Among the entries below, take the line with "red key [438,672,505,742]" and the line with "none -> orange cheese [280,178,337,224]", and output them and every line between them exactly, with nothing else.
◇ ◇ ◇
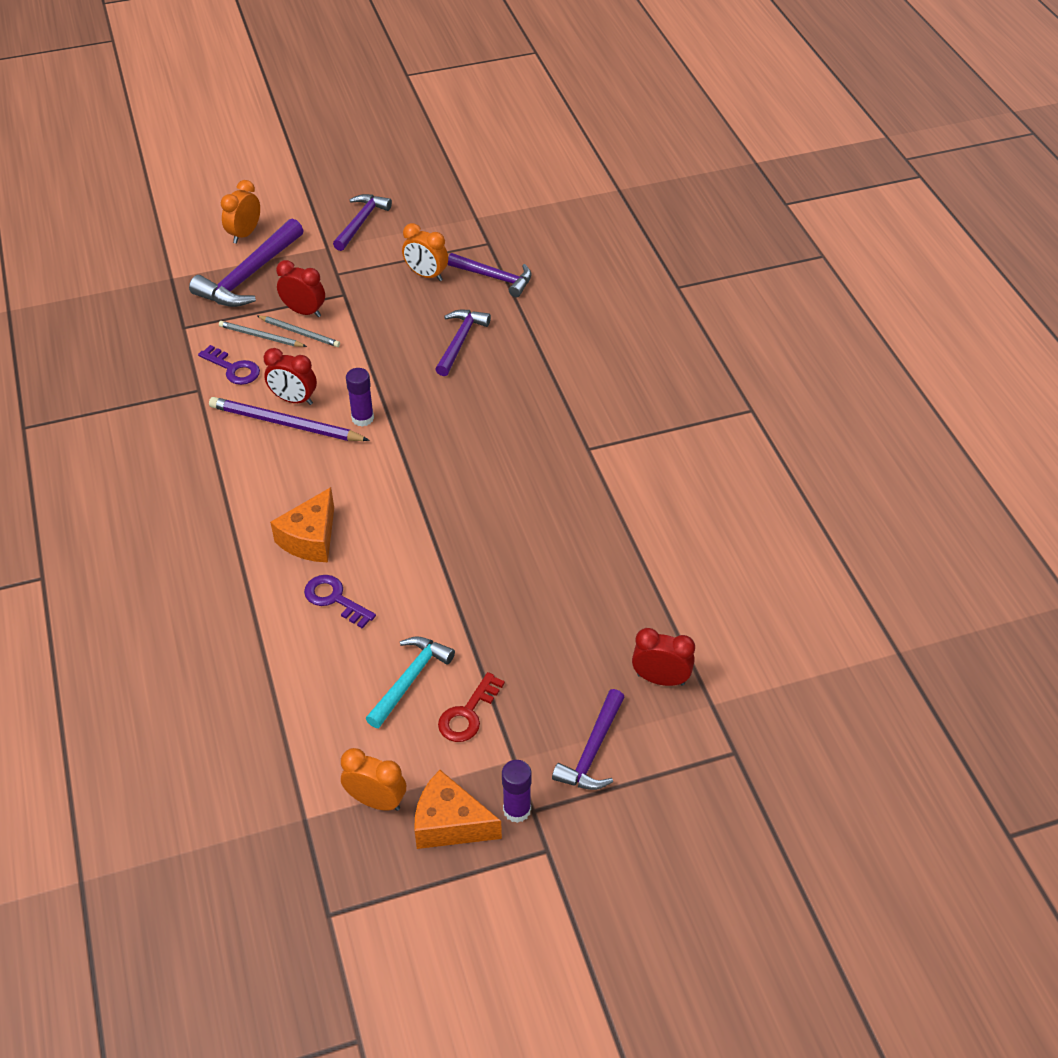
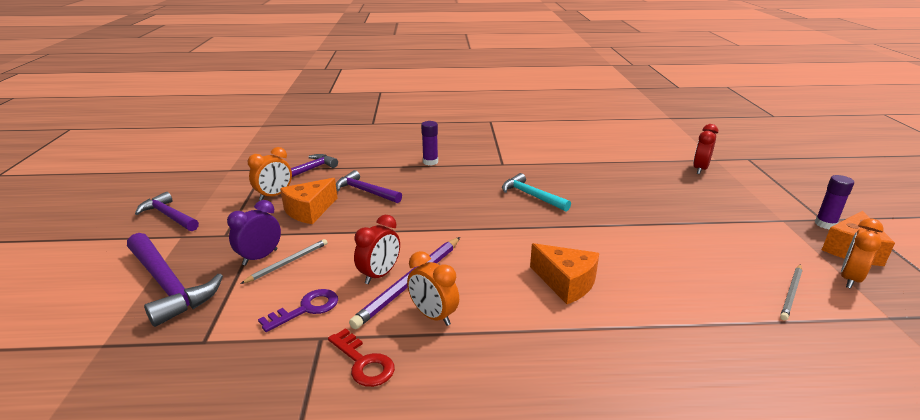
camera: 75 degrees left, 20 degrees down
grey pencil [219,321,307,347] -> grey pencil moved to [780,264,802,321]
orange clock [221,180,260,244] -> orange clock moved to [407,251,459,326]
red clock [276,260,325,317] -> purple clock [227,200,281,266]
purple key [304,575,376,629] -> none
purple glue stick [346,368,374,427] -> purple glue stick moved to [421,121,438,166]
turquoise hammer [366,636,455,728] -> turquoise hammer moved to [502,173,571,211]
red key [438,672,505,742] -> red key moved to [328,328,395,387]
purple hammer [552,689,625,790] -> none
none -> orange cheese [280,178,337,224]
◇ ◇ ◇
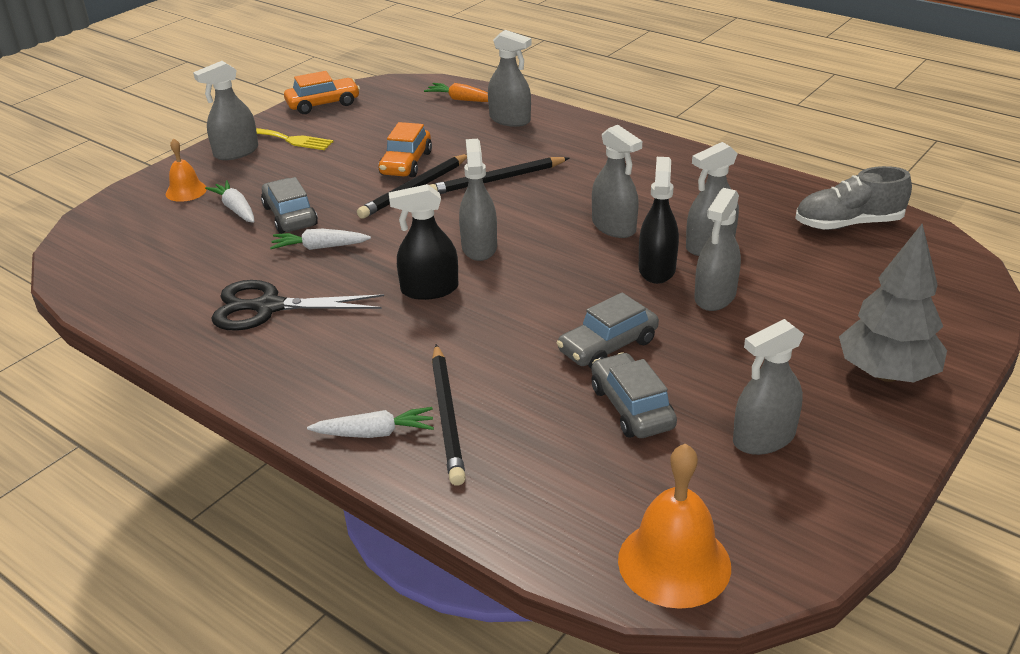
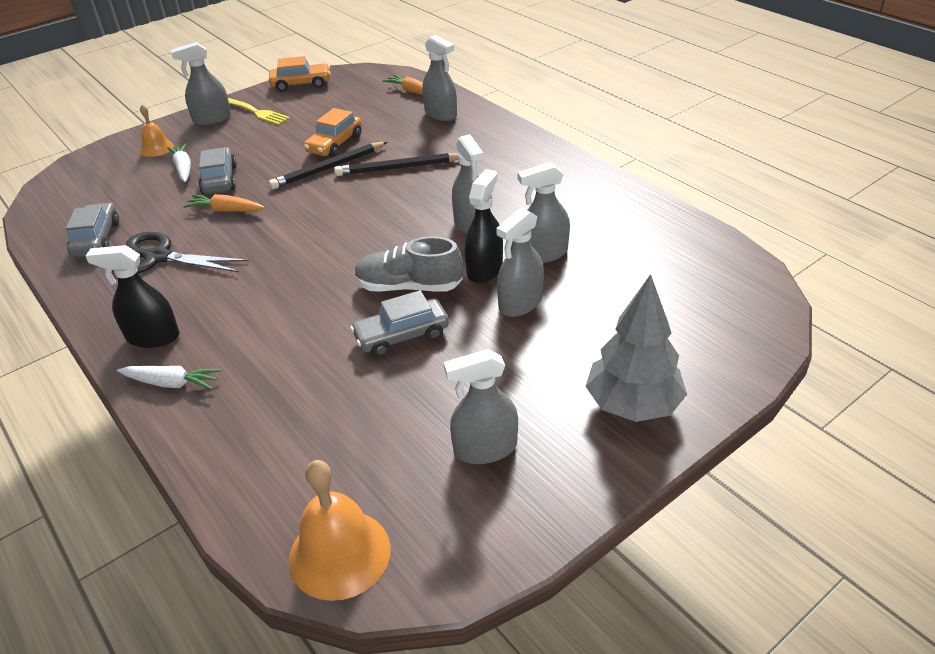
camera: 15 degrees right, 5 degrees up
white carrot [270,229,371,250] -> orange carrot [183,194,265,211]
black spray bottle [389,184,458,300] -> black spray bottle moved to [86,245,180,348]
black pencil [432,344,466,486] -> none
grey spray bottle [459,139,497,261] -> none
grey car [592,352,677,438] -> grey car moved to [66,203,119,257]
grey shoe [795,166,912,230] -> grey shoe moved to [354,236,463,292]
◇ ◇ ◇
OUTPUT:
red key [438,672,505,742] -> red key moved to [328,328,395,387]
purple hammer [552,689,625,790] -> none
none -> orange cheese [280,178,337,224]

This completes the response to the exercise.